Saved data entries
————————

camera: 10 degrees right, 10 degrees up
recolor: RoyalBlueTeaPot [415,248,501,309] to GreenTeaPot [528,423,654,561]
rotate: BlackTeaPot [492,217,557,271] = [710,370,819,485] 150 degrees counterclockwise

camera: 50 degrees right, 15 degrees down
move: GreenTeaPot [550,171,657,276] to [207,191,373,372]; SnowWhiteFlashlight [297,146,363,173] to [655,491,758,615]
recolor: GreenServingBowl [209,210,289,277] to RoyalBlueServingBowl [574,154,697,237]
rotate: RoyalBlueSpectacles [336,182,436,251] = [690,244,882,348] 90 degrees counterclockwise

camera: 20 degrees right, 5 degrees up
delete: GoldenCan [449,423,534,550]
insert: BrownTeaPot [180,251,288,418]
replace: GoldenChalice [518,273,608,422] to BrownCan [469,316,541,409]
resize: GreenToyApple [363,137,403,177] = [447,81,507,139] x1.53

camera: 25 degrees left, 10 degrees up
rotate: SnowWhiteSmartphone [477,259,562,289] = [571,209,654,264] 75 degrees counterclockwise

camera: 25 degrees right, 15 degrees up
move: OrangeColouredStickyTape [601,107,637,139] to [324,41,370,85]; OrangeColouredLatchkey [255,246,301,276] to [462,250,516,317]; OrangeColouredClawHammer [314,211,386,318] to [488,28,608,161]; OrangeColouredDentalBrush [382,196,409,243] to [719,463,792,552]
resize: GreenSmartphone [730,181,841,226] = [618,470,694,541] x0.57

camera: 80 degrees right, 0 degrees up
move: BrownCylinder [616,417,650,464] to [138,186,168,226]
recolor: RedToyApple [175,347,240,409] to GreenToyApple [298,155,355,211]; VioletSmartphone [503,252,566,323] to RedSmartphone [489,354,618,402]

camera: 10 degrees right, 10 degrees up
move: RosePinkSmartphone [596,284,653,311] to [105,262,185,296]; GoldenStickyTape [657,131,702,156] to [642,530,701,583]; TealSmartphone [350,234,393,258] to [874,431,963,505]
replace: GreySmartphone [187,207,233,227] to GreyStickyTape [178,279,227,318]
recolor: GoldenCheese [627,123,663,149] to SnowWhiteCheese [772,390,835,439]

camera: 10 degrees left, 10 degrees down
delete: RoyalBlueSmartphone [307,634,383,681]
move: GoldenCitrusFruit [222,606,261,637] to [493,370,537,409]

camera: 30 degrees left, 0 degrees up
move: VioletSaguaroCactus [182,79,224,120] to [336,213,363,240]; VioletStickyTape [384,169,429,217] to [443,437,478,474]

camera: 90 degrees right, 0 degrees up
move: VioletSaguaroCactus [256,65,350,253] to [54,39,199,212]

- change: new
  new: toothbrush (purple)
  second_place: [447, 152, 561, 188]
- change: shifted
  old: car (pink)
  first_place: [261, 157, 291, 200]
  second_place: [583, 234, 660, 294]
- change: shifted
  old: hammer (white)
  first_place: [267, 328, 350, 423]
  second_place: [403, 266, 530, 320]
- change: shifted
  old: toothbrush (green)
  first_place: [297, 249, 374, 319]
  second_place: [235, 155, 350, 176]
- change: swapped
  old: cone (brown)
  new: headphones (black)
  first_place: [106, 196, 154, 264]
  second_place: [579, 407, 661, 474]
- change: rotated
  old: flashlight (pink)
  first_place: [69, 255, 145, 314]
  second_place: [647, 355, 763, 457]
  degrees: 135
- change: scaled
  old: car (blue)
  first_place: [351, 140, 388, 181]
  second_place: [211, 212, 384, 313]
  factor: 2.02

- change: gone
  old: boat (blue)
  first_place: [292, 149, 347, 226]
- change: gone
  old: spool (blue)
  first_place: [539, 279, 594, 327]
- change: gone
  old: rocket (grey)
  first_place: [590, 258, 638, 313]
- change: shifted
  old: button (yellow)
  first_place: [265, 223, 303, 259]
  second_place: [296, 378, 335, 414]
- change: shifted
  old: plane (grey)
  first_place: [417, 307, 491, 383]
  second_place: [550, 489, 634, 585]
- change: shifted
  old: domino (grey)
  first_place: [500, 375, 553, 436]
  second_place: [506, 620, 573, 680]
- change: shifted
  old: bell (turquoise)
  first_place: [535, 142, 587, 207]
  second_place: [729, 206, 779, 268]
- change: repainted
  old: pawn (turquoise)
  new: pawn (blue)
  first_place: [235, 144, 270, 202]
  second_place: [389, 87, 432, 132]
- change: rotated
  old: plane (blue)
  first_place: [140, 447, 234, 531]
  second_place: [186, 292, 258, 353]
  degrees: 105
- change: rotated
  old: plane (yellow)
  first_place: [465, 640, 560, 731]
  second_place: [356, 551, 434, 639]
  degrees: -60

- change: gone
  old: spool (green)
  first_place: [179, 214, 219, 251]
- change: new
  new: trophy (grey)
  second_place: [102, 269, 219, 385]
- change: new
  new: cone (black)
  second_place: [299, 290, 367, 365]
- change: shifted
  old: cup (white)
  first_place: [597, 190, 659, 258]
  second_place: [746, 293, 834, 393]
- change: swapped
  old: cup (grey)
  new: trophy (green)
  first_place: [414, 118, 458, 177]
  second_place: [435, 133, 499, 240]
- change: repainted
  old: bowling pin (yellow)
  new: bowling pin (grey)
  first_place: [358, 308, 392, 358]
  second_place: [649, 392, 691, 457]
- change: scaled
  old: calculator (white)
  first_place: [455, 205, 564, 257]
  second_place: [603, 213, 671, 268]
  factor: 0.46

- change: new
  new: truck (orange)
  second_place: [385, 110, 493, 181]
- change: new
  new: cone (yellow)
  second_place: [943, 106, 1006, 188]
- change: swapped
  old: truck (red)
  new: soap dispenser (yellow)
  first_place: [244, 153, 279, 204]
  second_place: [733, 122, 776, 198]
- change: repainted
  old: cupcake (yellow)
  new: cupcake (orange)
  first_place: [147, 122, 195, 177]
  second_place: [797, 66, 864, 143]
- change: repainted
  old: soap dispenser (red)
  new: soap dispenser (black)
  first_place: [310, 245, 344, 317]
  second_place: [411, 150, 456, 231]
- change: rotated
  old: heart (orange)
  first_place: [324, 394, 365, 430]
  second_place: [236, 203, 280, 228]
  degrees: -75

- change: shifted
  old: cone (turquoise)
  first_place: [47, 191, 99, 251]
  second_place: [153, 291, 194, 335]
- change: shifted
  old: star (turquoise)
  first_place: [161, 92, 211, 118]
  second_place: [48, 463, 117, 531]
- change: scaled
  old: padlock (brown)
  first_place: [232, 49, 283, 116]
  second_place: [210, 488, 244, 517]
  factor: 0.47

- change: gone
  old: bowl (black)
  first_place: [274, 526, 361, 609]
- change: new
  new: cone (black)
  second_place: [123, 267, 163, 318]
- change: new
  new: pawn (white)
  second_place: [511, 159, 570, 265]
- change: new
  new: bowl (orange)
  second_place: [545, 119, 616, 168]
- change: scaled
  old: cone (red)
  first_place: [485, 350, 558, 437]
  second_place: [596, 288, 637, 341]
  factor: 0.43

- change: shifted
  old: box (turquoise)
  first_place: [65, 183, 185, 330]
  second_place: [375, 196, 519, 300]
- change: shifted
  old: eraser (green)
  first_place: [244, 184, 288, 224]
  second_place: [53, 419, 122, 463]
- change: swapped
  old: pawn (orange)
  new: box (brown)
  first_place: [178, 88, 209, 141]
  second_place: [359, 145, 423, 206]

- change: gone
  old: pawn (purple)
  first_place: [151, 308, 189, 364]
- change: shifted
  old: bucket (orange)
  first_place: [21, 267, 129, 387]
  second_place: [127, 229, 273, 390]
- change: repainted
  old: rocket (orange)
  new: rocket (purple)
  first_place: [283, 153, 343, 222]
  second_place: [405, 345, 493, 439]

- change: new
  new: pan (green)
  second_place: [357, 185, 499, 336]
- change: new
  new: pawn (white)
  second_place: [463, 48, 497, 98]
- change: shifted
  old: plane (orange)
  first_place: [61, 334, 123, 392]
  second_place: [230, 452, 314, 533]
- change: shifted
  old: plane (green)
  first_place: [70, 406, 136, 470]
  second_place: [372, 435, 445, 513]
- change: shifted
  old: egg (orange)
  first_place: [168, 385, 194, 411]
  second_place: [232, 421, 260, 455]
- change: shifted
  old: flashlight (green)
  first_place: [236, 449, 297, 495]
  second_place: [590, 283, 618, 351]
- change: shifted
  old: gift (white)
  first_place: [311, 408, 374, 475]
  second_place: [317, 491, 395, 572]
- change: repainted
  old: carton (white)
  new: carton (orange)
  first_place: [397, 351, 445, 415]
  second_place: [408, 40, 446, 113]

————————

Where a line of the records has the string "toothbrush", copy that line.

## Output
  new: toothbrush (purple)
  old: toothbrush (green)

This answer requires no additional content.